▸ **Dataset**
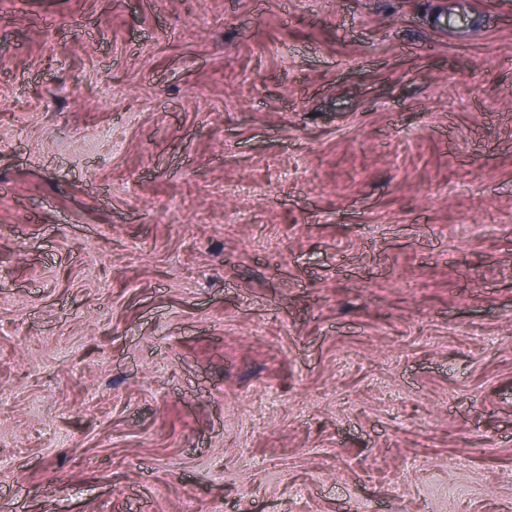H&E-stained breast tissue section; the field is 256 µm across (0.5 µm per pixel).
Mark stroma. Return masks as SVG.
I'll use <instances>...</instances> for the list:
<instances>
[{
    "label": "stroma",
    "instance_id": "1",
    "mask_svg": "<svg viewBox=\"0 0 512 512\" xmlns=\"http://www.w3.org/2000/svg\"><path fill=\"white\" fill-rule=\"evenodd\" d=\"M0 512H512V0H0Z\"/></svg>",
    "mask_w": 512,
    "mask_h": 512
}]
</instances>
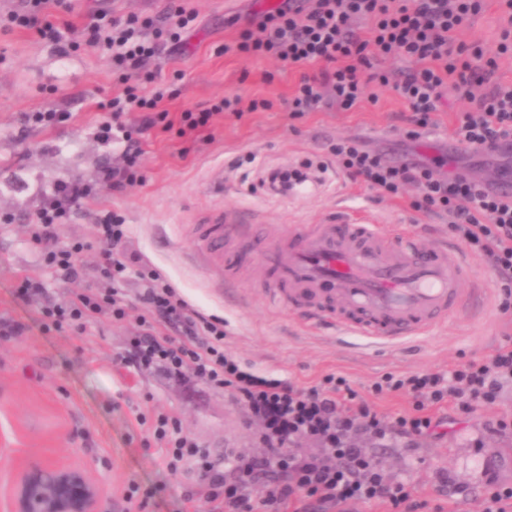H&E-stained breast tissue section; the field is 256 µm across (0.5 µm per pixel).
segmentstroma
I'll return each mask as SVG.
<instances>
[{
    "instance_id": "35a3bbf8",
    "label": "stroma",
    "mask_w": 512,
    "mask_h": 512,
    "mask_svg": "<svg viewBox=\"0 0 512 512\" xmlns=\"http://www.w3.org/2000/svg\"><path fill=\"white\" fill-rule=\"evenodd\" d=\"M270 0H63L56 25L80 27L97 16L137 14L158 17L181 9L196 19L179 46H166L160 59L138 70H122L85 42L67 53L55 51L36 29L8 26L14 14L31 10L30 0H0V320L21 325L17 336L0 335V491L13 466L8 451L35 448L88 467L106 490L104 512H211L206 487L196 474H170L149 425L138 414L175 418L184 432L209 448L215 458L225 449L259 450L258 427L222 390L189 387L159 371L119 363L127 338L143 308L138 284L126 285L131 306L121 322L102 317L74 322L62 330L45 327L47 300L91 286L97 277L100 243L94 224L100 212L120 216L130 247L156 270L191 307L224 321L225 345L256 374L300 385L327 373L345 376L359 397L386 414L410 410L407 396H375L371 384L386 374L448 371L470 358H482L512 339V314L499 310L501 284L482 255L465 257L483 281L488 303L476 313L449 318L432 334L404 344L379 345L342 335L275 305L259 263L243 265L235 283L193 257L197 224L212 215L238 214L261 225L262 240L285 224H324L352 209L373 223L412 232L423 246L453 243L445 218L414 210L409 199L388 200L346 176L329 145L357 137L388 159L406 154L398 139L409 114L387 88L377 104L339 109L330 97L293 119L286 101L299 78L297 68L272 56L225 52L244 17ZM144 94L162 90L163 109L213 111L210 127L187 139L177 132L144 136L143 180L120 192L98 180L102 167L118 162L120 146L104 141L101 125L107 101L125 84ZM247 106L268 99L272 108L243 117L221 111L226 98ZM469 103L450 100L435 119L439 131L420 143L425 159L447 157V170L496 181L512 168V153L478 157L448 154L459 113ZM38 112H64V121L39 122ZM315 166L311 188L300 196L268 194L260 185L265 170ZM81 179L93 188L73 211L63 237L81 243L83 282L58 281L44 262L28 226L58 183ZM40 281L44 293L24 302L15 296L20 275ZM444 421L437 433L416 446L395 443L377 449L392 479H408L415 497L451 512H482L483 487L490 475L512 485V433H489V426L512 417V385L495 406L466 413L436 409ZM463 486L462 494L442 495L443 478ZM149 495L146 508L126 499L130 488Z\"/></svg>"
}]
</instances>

▸ **Exercise requirements**
Pictures are excluded; copy all other data exactly as shown.

▸ **Full response**
H&E-stained breast tissue section; the field is 256 µm across (0.5 µm per pixel).
Mark stroma. Return masks as SVG.
I'll use <instances>...</instances> for the list:
<instances>
[{
    "label": "stroma",
    "instance_id": "1",
    "mask_svg": "<svg viewBox=\"0 0 512 512\" xmlns=\"http://www.w3.org/2000/svg\"><path fill=\"white\" fill-rule=\"evenodd\" d=\"M0 512H512V0H0Z\"/></svg>",
    "mask_w": 512,
    "mask_h": 512
}]
</instances>
H&E-stained breast tissue section; the field is 256 µm across (0.5 µm per pixel).
segmentstroma
I'll return each mask as SVG.
<instances>
[{
    "instance_id": "35a3bbf8",
    "label": "stroma",
    "mask_w": 512,
    "mask_h": 512,
    "mask_svg": "<svg viewBox=\"0 0 512 512\" xmlns=\"http://www.w3.org/2000/svg\"><path fill=\"white\" fill-rule=\"evenodd\" d=\"M270 0H63L56 25L80 27L97 16L137 14L158 17L181 9L196 19L179 46H166L160 59L138 70H122L85 42L67 53L55 51L36 29L8 26L14 14L31 10L30 0H0V320L21 325L17 336L0 335V491L13 466L8 451L35 448L88 467L106 490L104 512H211L206 487L196 474H170L149 425L138 414L175 418L184 432L209 448L215 458L225 449L259 450L258 427L222 390L189 387L159 371L119 363L127 338L143 308L138 284L126 285L131 306L121 322L102 317L74 322L62 330L45 327L47 300L91 286L97 277L100 243L94 224L100 212L120 216L130 247L156 270L191 307L224 321L225 345L256 374L300 385L327 373L345 376L359 397L386 414L410 410L407 396H375L371 384L386 374L448 371L470 358H482L512 339V314L499 310L501 284L482 255L465 257L483 281L488 303L476 313L449 318L432 334L404 344L379 345L342 335L275 305L259 263L243 265L235 283L193 257L197 224L212 215L238 214L261 225L262 240L285 224H324L352 209L373 223L412 232L423 246L453 243L445 218L414 210L409 199L388 200L346 176L329 145L357 137L388 159L406 154L398 139L409 114L387 88L377 104L339 109L330 97L293 119L286 101L299 78L297 68L272 56L225 52L244 17ZM144 94L162 90L163 109L213 111L210 127L187 139L177 132L144 136L143 180L120 192L98 180L102 167L118 162L120 146L104 141L101 125L107 101L125 84ZM247 106L268 99L272 108L243 117L221 111L226 98ZM469 103L450 100L435 119L439 131L420 143L425 159L447 157V170L496 181L512 168V153L478 157L448 154L459 113ZM38 112H64V121L39 122ZM315 166L311 188L300 196L268 194L260 185L265 170ZM81 179L93 188L73 211L63 237L81 243L83 282L58 281L44 262L28 226L58 183ZM40 281L44 293L24 302L15 296L20 275ZM444 421L437 433L416 446L395 443L377 449L392 479H408L415 497L451 512H482L483 487L490 475L512 485V433H489V426L512 417V385L495 406L466 413L436 409ZM463 486L462 494L442 495L443 478ZM149 495L146 508L126 499L130 488Z\"/></svg>"
}]
</instances>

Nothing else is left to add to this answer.